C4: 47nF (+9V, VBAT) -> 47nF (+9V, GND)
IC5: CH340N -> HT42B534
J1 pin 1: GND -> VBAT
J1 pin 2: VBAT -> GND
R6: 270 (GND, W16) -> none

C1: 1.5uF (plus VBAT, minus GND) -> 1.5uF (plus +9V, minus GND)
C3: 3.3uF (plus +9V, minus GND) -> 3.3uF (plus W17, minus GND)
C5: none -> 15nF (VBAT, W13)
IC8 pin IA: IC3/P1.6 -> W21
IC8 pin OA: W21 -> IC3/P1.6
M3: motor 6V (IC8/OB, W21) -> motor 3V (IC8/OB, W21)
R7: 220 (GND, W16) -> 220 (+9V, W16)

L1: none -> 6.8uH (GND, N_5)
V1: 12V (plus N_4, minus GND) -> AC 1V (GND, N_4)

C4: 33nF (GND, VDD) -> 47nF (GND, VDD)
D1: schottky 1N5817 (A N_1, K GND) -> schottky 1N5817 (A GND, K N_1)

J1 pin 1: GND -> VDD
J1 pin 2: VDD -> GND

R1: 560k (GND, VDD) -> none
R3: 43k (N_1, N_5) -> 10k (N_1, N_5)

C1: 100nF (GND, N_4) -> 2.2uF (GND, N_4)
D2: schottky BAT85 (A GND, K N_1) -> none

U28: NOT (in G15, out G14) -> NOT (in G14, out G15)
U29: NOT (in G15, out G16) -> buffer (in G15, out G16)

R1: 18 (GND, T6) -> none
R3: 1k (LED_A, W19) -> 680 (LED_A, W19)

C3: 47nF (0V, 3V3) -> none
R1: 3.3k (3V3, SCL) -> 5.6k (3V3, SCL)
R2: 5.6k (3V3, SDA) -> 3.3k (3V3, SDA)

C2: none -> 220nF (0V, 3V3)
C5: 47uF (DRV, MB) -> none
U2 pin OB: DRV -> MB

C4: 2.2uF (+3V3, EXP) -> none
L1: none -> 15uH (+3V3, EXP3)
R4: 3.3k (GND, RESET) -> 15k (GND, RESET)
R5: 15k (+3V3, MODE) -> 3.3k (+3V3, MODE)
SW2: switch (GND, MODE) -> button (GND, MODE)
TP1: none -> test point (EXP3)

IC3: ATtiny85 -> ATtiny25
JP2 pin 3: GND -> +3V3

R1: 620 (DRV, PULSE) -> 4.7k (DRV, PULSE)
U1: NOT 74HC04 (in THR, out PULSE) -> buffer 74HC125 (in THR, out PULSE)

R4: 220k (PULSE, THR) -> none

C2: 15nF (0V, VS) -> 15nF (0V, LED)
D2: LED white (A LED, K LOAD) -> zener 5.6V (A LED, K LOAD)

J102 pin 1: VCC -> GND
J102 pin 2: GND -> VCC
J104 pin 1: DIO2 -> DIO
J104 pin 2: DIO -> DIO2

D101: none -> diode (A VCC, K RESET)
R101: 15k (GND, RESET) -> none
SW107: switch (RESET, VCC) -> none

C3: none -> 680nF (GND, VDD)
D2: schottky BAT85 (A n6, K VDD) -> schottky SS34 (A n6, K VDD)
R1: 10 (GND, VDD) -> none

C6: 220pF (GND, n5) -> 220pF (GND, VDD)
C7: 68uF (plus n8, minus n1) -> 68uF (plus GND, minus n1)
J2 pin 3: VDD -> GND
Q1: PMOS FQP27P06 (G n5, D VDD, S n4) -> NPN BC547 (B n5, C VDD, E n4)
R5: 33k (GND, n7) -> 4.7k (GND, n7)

DIRECTIONS: Which lines hold the word "RESET"? Return all of them from the records above.

THE COMPLETED TASK:
R4: 3.3k (GND, RESET) -> 15k (GND, RESET)
D101: none -> diode (A VCC, K RESET)
R101: 15k (GND, RESET) -> none
SW107: switch (RESET, VCC) -> none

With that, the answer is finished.